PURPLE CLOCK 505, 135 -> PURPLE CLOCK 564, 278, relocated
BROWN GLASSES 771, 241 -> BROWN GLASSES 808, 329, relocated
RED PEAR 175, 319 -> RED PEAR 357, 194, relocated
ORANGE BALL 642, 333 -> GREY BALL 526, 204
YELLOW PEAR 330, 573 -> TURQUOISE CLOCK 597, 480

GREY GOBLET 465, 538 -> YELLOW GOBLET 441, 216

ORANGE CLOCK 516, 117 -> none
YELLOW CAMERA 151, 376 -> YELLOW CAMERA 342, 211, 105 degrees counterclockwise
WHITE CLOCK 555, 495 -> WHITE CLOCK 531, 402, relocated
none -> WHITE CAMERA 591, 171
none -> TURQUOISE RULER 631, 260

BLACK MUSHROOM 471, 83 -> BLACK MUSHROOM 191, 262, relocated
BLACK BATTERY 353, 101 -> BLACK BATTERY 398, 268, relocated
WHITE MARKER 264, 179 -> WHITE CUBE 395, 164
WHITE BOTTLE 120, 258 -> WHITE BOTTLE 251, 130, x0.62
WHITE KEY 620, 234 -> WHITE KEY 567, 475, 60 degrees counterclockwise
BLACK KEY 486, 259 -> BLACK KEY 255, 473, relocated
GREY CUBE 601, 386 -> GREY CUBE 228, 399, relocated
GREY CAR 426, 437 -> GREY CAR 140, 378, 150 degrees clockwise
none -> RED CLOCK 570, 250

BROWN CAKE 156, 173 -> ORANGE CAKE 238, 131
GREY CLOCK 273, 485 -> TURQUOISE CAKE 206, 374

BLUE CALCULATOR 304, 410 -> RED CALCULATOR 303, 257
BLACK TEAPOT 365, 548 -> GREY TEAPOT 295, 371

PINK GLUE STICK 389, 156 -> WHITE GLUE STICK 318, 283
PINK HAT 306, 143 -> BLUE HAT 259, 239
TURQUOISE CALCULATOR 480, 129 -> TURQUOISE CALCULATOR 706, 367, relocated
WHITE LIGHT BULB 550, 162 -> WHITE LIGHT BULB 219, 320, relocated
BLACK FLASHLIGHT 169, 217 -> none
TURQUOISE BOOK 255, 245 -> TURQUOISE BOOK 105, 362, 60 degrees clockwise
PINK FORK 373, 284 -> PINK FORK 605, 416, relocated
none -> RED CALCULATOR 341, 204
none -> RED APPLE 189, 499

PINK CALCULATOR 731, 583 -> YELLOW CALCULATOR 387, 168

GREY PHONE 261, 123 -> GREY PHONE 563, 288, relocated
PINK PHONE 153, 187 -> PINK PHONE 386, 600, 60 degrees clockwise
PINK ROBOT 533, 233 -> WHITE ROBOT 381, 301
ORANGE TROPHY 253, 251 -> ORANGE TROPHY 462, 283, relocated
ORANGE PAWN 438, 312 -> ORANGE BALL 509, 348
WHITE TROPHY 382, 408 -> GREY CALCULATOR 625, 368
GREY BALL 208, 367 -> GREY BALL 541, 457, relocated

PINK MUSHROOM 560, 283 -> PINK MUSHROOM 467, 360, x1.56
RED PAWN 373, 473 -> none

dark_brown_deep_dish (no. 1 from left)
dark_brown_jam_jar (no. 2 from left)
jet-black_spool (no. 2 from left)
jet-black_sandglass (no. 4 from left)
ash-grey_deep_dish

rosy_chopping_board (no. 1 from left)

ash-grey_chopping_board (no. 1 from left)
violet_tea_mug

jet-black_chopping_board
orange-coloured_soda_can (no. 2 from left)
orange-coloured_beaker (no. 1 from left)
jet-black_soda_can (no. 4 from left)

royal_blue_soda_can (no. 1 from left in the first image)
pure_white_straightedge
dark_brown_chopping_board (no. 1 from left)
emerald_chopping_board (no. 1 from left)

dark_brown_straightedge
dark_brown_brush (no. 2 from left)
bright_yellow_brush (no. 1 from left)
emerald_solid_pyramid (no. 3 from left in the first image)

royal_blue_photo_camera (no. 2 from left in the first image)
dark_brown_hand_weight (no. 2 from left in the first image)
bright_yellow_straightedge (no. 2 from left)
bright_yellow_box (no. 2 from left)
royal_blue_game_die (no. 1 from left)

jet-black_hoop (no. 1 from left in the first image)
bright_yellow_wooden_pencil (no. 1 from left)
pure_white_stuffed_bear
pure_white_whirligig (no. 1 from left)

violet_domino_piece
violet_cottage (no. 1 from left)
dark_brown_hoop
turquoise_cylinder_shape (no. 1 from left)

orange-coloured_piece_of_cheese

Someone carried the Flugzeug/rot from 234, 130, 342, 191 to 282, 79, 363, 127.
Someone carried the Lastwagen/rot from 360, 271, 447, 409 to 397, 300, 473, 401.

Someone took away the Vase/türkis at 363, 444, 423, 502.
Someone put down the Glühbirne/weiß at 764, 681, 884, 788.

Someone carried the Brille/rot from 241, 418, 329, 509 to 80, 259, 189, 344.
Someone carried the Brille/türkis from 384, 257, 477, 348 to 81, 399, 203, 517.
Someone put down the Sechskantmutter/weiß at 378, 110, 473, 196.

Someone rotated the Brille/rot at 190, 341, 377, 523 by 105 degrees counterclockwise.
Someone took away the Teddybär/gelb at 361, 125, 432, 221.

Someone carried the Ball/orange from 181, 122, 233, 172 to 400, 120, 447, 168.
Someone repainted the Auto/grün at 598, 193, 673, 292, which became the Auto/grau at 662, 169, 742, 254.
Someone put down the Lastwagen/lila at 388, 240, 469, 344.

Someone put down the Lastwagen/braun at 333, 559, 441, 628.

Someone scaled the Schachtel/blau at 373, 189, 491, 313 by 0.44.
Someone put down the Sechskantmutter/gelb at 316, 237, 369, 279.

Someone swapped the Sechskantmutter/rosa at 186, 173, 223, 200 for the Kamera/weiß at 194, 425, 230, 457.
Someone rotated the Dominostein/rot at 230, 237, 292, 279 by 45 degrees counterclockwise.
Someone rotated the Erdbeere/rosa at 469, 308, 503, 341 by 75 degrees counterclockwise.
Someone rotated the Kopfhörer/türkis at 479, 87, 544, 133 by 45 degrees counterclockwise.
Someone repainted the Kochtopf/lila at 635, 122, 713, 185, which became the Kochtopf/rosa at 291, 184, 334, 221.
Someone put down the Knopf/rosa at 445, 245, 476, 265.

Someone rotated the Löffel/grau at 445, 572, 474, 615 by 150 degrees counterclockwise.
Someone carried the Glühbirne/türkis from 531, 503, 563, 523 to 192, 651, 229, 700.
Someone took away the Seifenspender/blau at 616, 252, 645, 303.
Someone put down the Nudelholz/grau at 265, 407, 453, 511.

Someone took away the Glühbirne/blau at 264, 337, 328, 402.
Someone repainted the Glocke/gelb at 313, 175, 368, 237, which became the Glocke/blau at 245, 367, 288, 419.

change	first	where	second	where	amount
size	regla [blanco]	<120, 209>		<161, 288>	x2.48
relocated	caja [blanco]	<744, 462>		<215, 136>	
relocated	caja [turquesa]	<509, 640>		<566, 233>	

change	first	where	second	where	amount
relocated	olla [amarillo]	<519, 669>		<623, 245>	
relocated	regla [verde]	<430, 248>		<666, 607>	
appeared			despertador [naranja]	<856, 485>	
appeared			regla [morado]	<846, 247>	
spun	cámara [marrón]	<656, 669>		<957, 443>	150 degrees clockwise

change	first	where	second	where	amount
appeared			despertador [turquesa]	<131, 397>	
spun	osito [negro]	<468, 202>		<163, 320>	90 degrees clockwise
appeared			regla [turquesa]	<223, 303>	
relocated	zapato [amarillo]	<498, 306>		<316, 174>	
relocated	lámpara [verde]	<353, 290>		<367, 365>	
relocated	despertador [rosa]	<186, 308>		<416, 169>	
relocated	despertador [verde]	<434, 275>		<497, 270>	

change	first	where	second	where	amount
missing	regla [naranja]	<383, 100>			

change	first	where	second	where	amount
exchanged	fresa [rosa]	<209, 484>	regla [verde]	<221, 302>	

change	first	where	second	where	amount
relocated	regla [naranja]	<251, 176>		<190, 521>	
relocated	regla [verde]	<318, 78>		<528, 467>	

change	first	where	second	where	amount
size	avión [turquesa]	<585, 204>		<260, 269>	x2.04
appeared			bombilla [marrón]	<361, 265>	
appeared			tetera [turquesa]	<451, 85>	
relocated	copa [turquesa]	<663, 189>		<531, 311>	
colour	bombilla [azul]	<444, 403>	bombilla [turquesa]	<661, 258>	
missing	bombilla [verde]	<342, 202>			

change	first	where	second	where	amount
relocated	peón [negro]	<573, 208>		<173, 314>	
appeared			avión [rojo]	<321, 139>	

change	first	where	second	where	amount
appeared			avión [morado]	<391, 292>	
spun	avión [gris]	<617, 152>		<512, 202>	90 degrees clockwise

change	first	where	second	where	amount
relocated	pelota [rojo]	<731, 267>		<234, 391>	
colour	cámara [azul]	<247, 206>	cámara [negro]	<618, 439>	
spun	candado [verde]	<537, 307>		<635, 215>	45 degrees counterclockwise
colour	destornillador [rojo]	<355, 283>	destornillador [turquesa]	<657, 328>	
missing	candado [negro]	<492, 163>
· · ·
Print the records above verbatim from their first line to the line containing "ORANGE BALL 642, 333 -> GREY BALL 526, 204", both included, and stop there.

Task output
PURPLE CLOCK 505, 135 -> PURPLE CLOCK 564, 278, relocated
BROWN GLASSES 771, 241 -> BROWN GLASSES 808, 329, relocated
RED PEAR 175, 319 -> RED PEAR 357, 194, relocated
ORANGE BALL 642, 333 -> GREY BALL 526, 204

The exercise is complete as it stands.